### What to produce
How do the lines read from the one holding "none -> purple 1x1 brick [457,219,524,327]" through the last line of the listing? Set them down exactly, pictures omitted.

++++++++++++++++++++

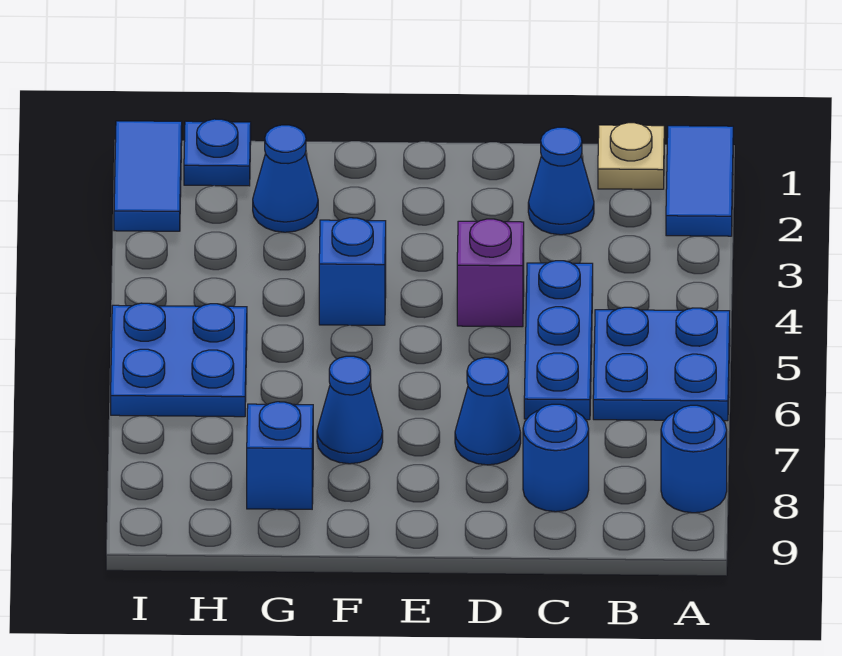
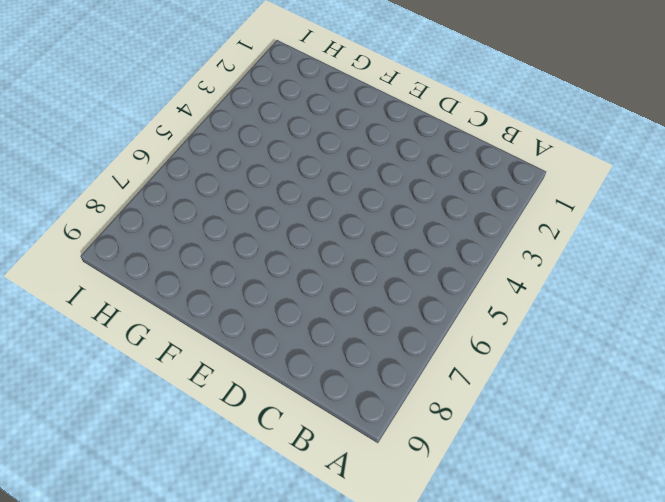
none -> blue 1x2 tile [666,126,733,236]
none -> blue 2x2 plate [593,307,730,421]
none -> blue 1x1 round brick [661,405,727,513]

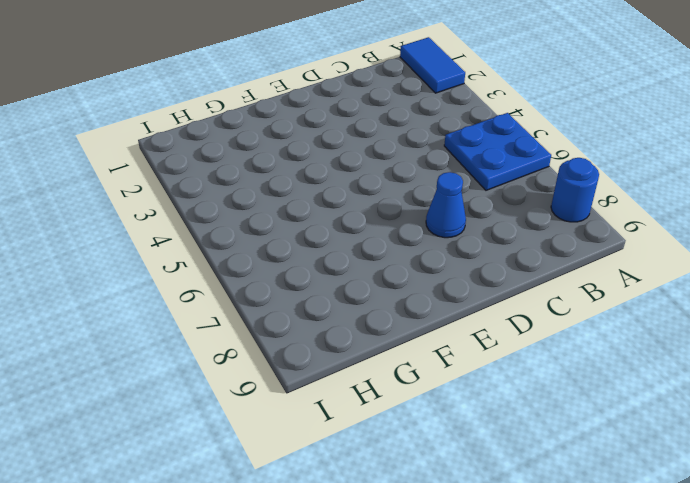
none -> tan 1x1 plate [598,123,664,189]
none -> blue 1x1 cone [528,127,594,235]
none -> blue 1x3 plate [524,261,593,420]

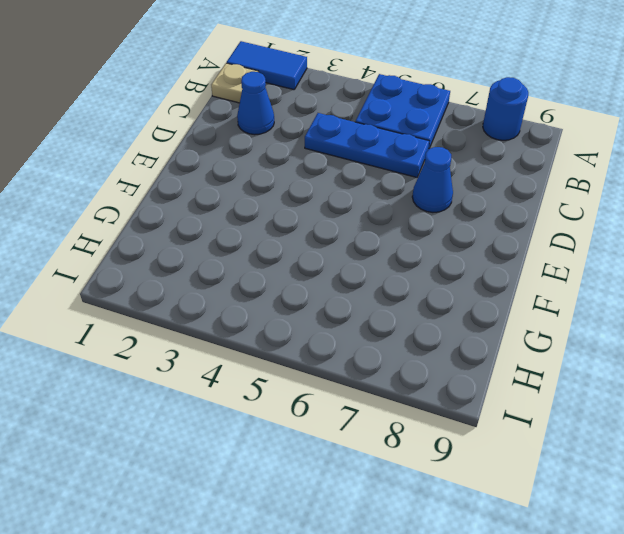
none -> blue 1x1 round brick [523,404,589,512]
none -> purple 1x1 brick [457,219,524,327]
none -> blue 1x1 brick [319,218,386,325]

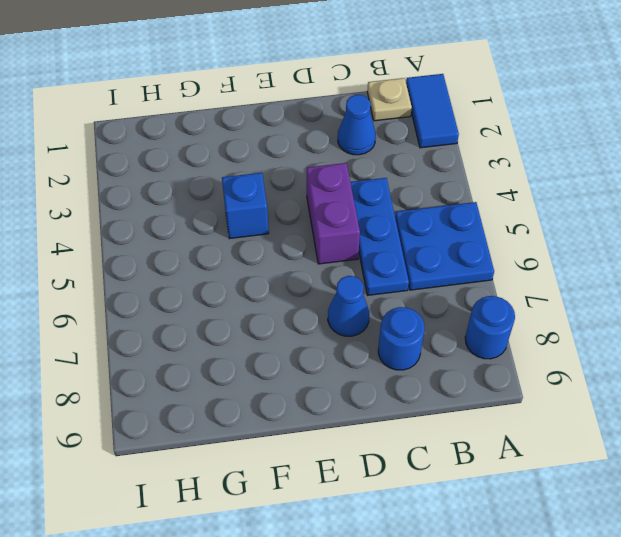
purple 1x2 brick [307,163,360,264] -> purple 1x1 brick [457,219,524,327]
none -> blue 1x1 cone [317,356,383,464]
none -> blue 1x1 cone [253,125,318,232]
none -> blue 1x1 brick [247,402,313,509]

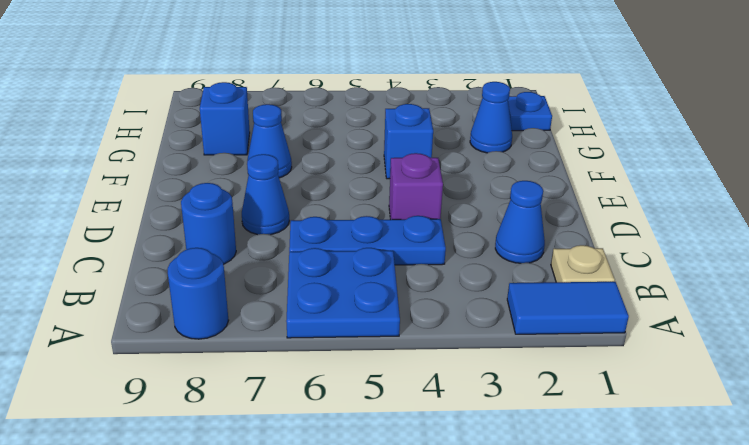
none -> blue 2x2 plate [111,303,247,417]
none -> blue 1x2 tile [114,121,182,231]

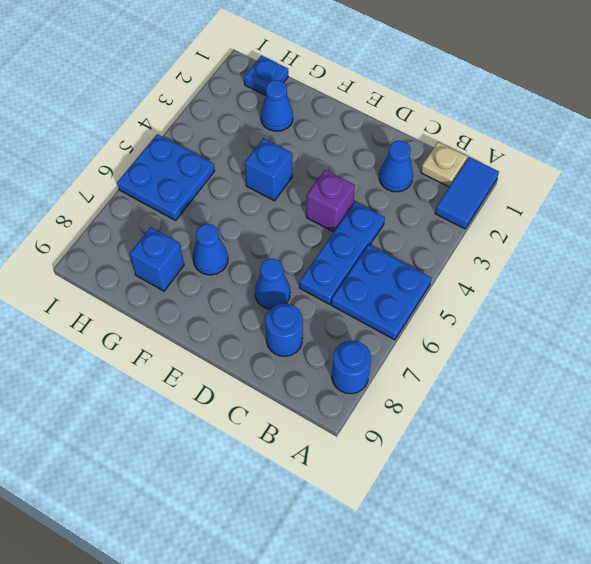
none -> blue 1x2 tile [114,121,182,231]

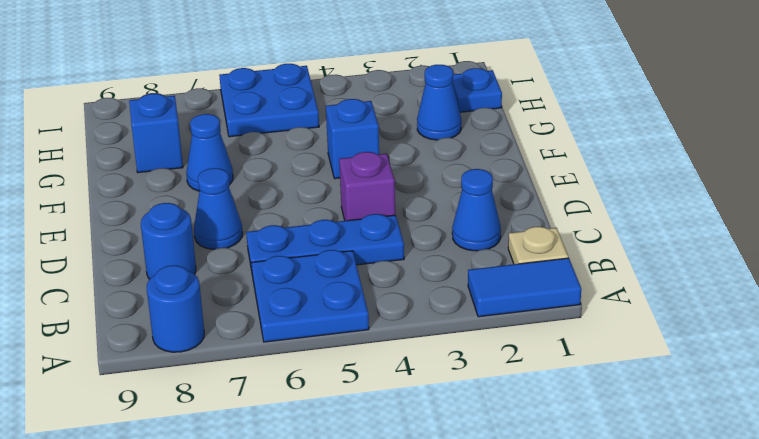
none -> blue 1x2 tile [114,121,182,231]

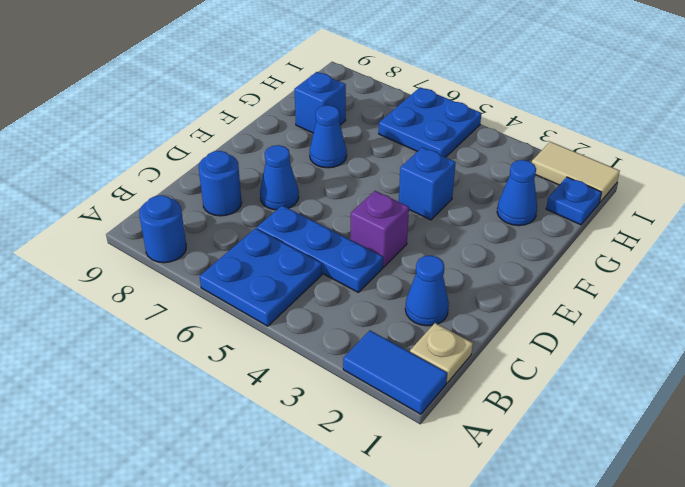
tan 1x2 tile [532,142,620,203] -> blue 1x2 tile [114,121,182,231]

++++++++++++++++++++

### Problem solution
none -> purple 1x1 brick [457,219,524,327]
none -> blue 1x1 brick [319,218,386,325]

purple 1x2 brick [307,163,360,264] -> purple 1x1 brick [457,219,524,327]
none -> blue 1x1 cone [317,356,383,464]
none -> blue 1x1 cone [253,125,318,232]
none -> blue 1x1 brick [247,402,313,509]

none -> blue 2x2 plate [111,303,247,417]
none -> blue 1x2 tile [114,121,182,231]

none -> blue 1x2 tile [114,121,182,231]

none -> blue 1x2 tile [114,121,182,231]

tan 1x2 tile [532,142,620,203] -> blue 1x2 tile [114,121,182,231]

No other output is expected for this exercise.